Listed entries Start Marker

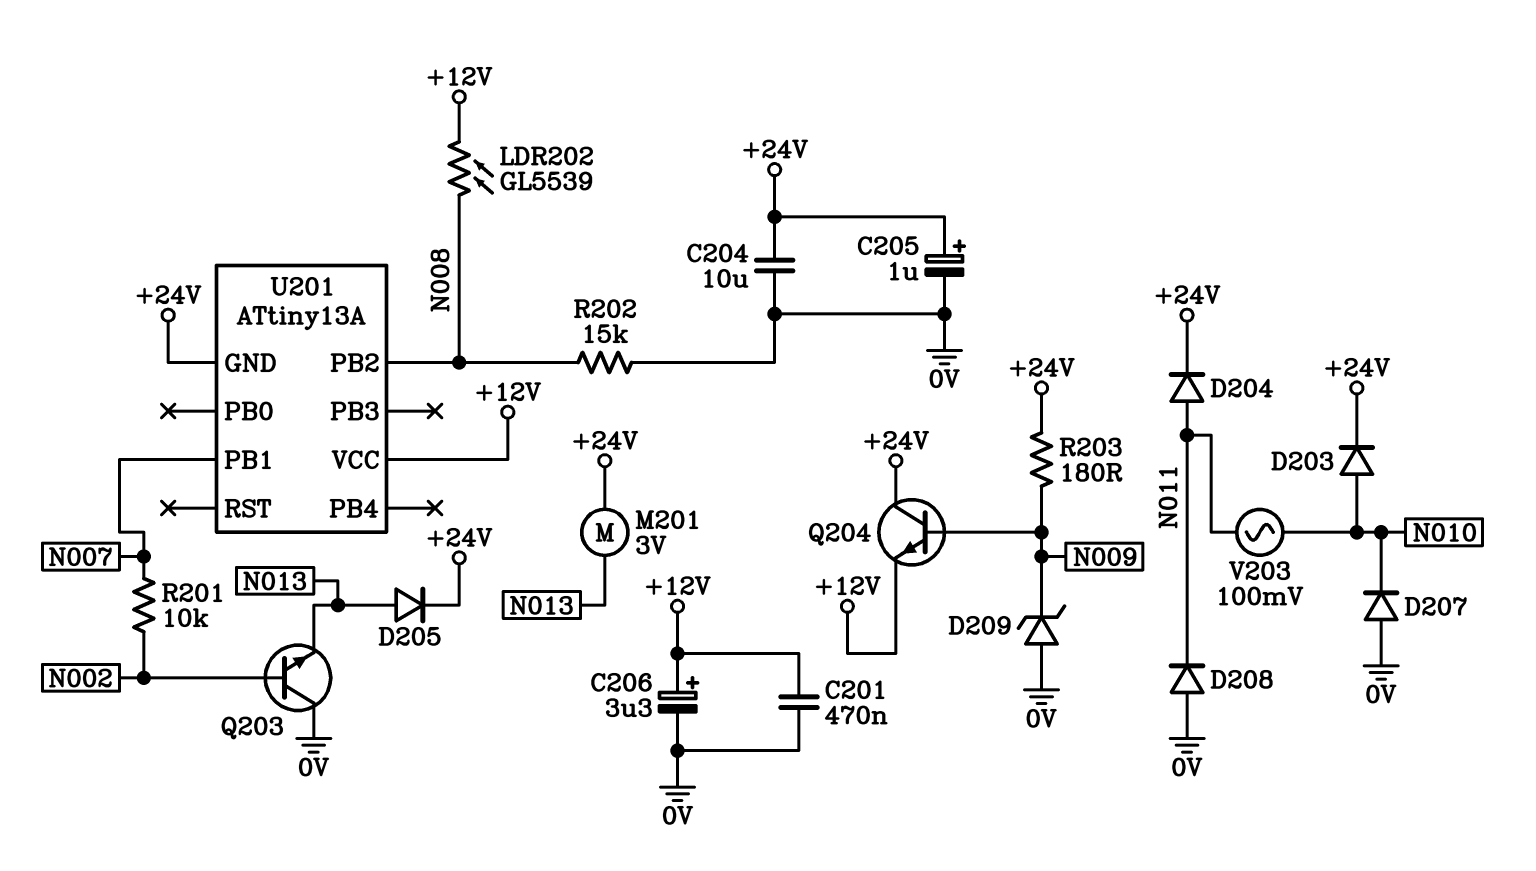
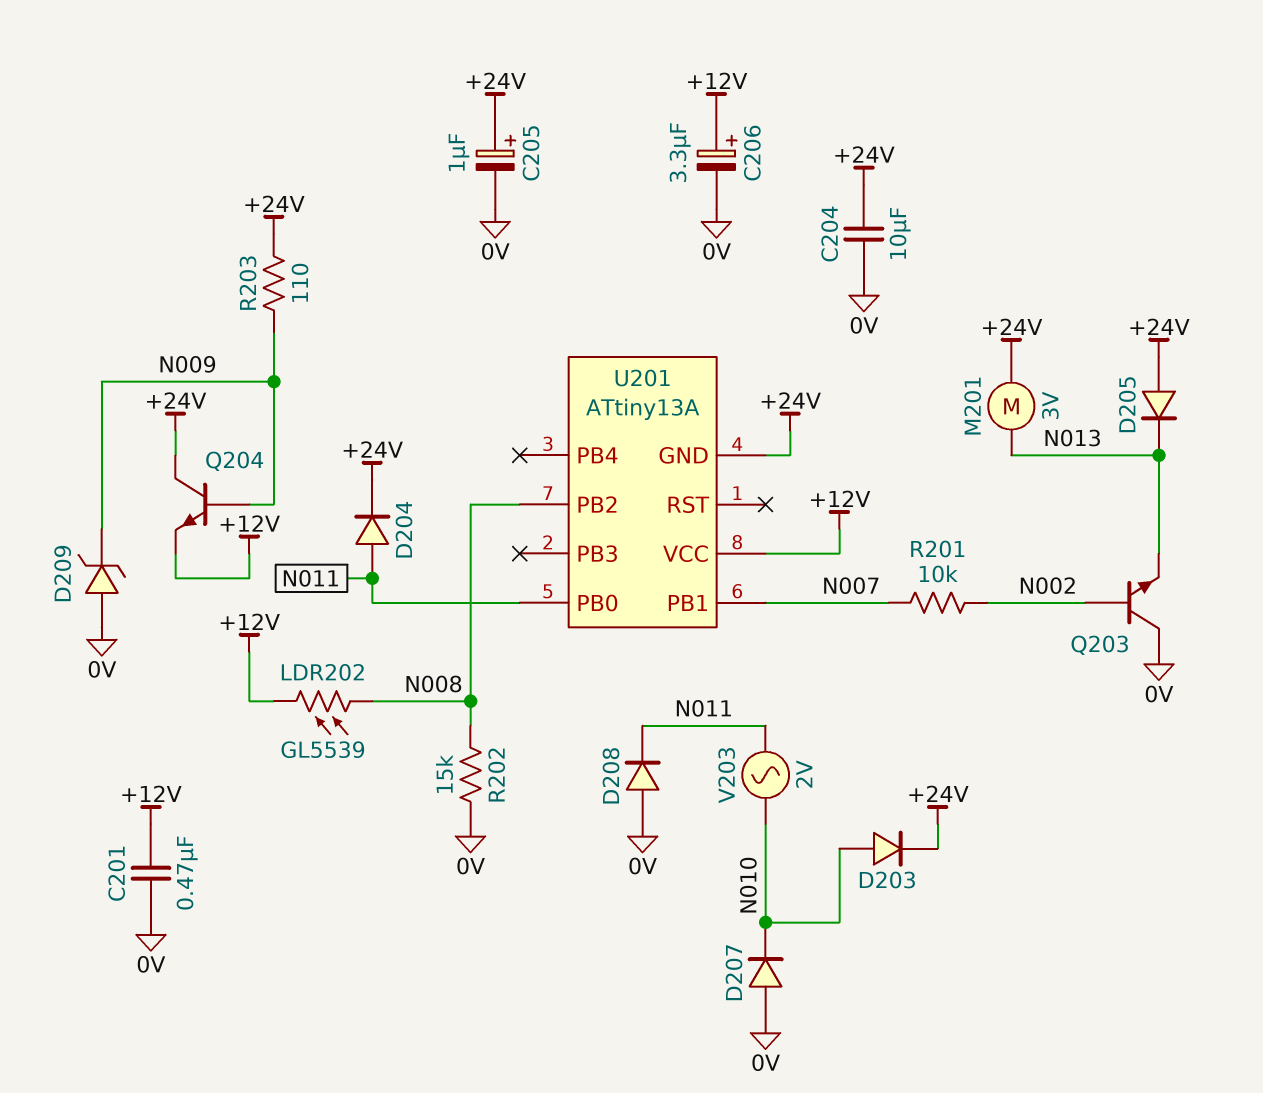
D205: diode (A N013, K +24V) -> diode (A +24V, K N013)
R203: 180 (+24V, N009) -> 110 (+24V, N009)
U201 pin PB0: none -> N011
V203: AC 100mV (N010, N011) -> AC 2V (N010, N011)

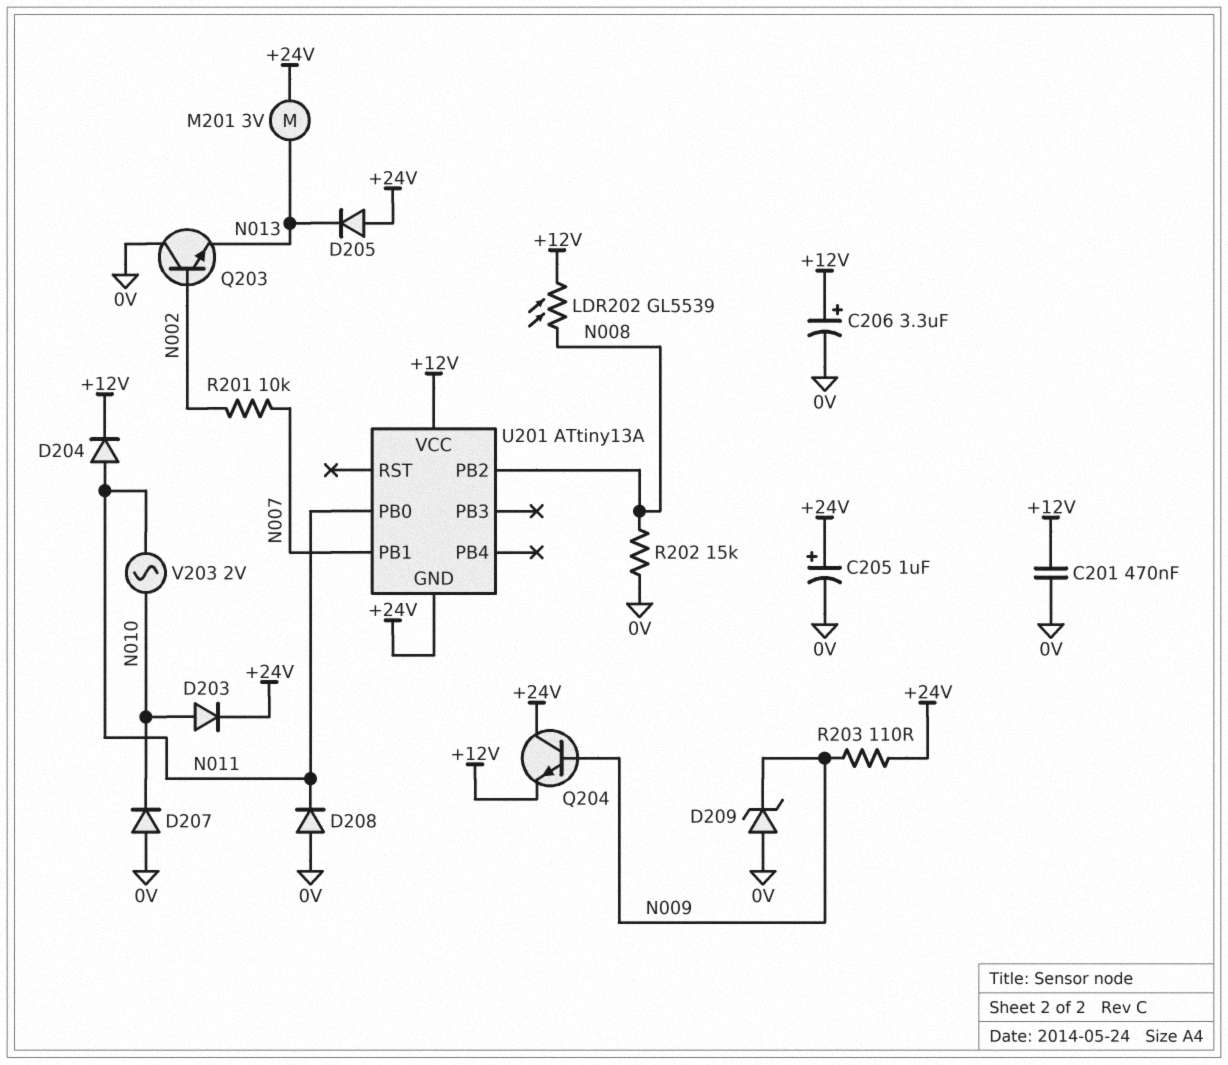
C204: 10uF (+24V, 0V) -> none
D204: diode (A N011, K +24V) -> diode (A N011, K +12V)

Listed entries End Marker

▶ _Exercise brief_
Write out the data above precisely. Pictures stay out.

▶ _Result of the task_
D205: diode (A N013, K +24V) -> diode (A +24V, K N013)
R203: 180 (+24V, N009) -> 110 (+24V, N009)
U201 pin PB0: none -> N011
V203: AC 100mV (N010, N011) -> AC 2V (N010, N011)

C204: 10uF (+24V, 0V) -> none
D204: diode (A N011, K +24V) -> diode (A N011, K +12V)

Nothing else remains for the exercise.